> _ENTRIES SUPPLIED_
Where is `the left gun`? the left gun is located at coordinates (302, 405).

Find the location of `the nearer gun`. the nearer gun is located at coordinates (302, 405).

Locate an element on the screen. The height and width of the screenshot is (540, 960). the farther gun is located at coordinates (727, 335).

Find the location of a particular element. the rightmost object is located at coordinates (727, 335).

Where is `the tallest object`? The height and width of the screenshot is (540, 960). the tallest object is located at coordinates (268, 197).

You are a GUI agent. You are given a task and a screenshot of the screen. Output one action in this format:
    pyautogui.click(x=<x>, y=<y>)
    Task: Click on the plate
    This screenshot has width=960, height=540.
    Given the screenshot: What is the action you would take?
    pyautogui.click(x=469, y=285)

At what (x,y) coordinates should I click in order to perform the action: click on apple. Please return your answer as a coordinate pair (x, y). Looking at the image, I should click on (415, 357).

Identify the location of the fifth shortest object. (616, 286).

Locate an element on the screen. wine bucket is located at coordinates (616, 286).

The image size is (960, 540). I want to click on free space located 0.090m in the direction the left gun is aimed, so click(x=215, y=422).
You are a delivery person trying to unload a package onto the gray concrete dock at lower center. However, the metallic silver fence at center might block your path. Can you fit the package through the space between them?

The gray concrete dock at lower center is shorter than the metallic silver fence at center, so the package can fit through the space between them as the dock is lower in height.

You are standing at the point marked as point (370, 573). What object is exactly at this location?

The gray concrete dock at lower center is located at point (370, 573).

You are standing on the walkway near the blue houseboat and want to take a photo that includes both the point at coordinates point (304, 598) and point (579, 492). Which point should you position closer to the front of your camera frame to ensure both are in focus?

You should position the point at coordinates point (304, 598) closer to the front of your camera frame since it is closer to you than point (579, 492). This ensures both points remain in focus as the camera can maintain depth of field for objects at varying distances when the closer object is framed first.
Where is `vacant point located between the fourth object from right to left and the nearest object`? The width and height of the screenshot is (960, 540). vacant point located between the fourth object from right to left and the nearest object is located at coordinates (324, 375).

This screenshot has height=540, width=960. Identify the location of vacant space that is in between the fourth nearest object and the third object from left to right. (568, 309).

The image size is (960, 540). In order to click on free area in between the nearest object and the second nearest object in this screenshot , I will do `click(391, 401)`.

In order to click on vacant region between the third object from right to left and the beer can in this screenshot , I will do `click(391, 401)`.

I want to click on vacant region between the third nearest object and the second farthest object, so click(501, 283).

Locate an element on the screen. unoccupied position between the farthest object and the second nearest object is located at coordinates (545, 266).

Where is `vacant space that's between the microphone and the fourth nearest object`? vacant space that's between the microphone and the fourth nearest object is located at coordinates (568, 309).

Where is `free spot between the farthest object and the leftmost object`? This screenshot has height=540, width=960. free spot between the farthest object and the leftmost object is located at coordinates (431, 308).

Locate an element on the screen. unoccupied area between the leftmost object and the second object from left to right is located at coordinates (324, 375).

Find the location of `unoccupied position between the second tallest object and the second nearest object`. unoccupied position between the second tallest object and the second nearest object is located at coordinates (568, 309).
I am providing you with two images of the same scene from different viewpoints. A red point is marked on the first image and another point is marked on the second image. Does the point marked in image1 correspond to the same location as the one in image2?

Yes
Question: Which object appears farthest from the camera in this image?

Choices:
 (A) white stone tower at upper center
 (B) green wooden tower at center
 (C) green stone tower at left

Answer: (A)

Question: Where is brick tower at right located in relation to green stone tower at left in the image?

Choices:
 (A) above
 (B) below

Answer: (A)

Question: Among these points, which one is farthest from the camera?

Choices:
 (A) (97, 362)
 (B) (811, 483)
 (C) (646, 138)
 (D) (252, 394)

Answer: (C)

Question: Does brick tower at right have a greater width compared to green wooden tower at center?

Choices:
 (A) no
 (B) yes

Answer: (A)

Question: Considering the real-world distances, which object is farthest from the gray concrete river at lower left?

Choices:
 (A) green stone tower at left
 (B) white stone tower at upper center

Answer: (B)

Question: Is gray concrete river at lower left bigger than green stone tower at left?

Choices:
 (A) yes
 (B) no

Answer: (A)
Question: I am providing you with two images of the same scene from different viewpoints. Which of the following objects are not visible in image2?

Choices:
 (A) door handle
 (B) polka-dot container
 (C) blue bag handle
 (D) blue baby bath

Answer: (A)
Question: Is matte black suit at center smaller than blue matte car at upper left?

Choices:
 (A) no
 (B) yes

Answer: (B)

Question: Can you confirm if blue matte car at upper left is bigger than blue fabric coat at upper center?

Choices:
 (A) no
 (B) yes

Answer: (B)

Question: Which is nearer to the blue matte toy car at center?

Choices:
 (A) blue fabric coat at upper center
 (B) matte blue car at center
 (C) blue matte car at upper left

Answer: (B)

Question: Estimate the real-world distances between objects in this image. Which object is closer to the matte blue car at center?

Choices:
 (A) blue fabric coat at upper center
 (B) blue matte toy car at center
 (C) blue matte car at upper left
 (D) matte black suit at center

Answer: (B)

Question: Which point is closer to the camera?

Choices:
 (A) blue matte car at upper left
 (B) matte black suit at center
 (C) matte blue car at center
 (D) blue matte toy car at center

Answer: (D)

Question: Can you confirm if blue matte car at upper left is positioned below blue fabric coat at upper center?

> _REQUIRED WORK_
Write out all of the records above again, word for word, with nothing added or left out.

> _CORRECT RESPONSE_
Where is `the left gun`? the left gun is located at coordinates (302, 405).

Find the location of `the nearer gun`. the nearer gun is located at coordinates (302, 405).

Locate an element on the screen. The height and width of the screenshot is (540, 960). the farther gun is located at coordinates (727, 335).

Find the location of a particular element. the rightmost object is located at coordinates (727, 335).

Where is `the tallest object`? The height and width of the screenshot is (540, 960). the tallest object is located at coordinates (268, 197).

You are a GUI agent. You are given a task and a screenshot of the screen. Output one action in this format:
    pyautogui.click(x=<x>, y=<y>)
    Task: Click on the plate
    This screenshot has width=960, height=540.
    Given the screenshot: What is the action you would take?
    pyautogui.click(x=469, y=285)

At what (x,y) coordinates should I click in order to perform the action: click on apple. Please return your answer as a coordinate pair (x, y). Looking at the image, I should click on (415, 357).

Identify the location of the fifth shortest object. (616, 286).

Locate an element on the screen. wine bucket is located at coordinates (616, 286).

The image size is (960, 540). I want to click on free space located 0.090m in the direction the left gun is aimed, so click(x=215, y=422).
You are a delivery person trying to unload a package onto the gray concrete dock at lower center. However, the metallic silver fence at center might block your path. Can you fit the package through the space between them?

The gray concrete dock at lower center is shorter than the metallic silver fence at center, so the package can fit through the space between them as the dock is lower in height.

You are standing at the point marked as point (370, 573). What object is exactly at this location?

The gray concrete dock at lower center is located at point (370, 573).

You are standing on the walkway near the blue houseboat and want to take a photo that includes both the point at coordinates point (304, 598) and point (579, 492). Which point should you position closer to the front of your camera frame to ensure both are in focus?

You should position the point at coordinates point (304, 598) closer to the front of your camera frame since it is closer to you than point (579, 492). This ensures both points remain in focus as the camera can maintain depth of field for objects at varying distances when the closer object is framed first.
Where is `vacant point located between the fourth object from right to left and the nearest object`? The width and height of the screenshot is (960, 540). vacant point located between the fourth object from right to left and the nearest object is located at coordinates (324, 375).

This screenshot has height=540, width=960. Identify the location of vacant space that is in between the fourth nearest object and the third object from left to right. (568, 309).

The image size is (960, 540). In order to click on free area in between the nearest object and the second nearest object in this screenshot , I will do `click(391, 401)`.

In order to click on vacant region between the third object from right to left and the beer can in this screenshot , I will do `click(391, 401)`.

I want to click on vacant region between the third nearest object and the second farthest object, so click(501, 283).

Locate an element on the screen. unoccupied position between the farthest object and the second nearest object is located at coordinates (545, 266).

Where is `vacant space that's between the microphone and the fourth nearest object`? vacant space that's between the microphone and the fourth nearest object is located at coordinates (568, 309).

Where is `free spot between the farthest object and the leftmost object`? This screenshot has height=540, width=960. free spot between the farthest object and the leftmost object is located at coordinates (431, 308).

Locate an element on the screen. unoccupied area between the leftmost object and the second object from left to right is located at coordinates (324, 375).

Find the location of `unoccupied position between the second tallest object and the second nearest object`. unoccupied position between the second tallest object and the second nearest object is located at coordinates (568, 309).
I am providing you with two images of the same scene from different viewpoints. A red point is marked on the first image and another point is marked on the second image. Does the point marked in image1 correspond to the same location as the one in image2?

Yes
Question: Which object appears farthest from the camera in this image?

Choices:
 (A) white stone tower at upper center
 (B) green wooden tower at center
 (C) green stone tower at left

Answer: (A)

Question: Where is brick tower at right located in relation to green stone tower at left in the image?

Choices:
 (A) above
 (B) below

Answer: (A)

Question: Among these points, which one is farthest from the camera?

Choices:
 (A) (97, 362)
 (B) (811, 483)
 (C) (646, 138)
 (D) (252, 394)

Answer: (C)

Question: Does brick tower at right have a greater width compared to green wooden tower at center?

Choices:
 (A) no
 (B) yes

Answer: (A)

Question: Considering the real-world distances, which object is farthest from the gray concrete river at lower left?

Choices:
 (A) green stone tower at left
 (B) white stone tower at upper center

Answer: (B)

Question: Is gray concrete river at lower left bigger than green stone tower at left?

Choices:
 (A) yes
 (B) no

Answer: (A)
Question: I am providing you with two images of the same scene from different viewpoints. Which of the following objects are not visible in image2?

Choices:
 (A) door handle
 (B) polka-dot container
 (C) blue bag handle
 (D) blue baby bath

Answer: (A)
Question: Is matte black suit at center smaller than blue matte car at upper left?

Choices:
 (A) no
 (B) yes

Answer: (B)

Question: Can you confirm if blue matte car at upper left is bigger than blue fabric coat at upper center?

Choices:
 (A) no
 (B) yes

Answer: (B)

Question: Which is nearer to the blue matte toy car at center?

Choices:
 (A) blue fabric coat at upper center
 (B) matte blue car at center
 (C) blue matte car at upper left

Answer: (B)

Question: Estimate the real-world distances between objects in this image. Which object is closer to the matte blue car at center?

Choices:
 (A) blue fabric coat at upper center
 (B) blue matte toy car at center
 (C) blue matte car at upper left
 (D) matte black suit at center

Answer: (B)

Question: Which point is closer to the camera?

Choices:
 (A) blue matte car at upper left
 (B) matte black suit at center
 (C) matte blue car at center
 (D) blue matte toy car at center

Answer: (D)

Question: Can you confirm if blue matte car at upper left is positioned below blue fabric coat at upper center?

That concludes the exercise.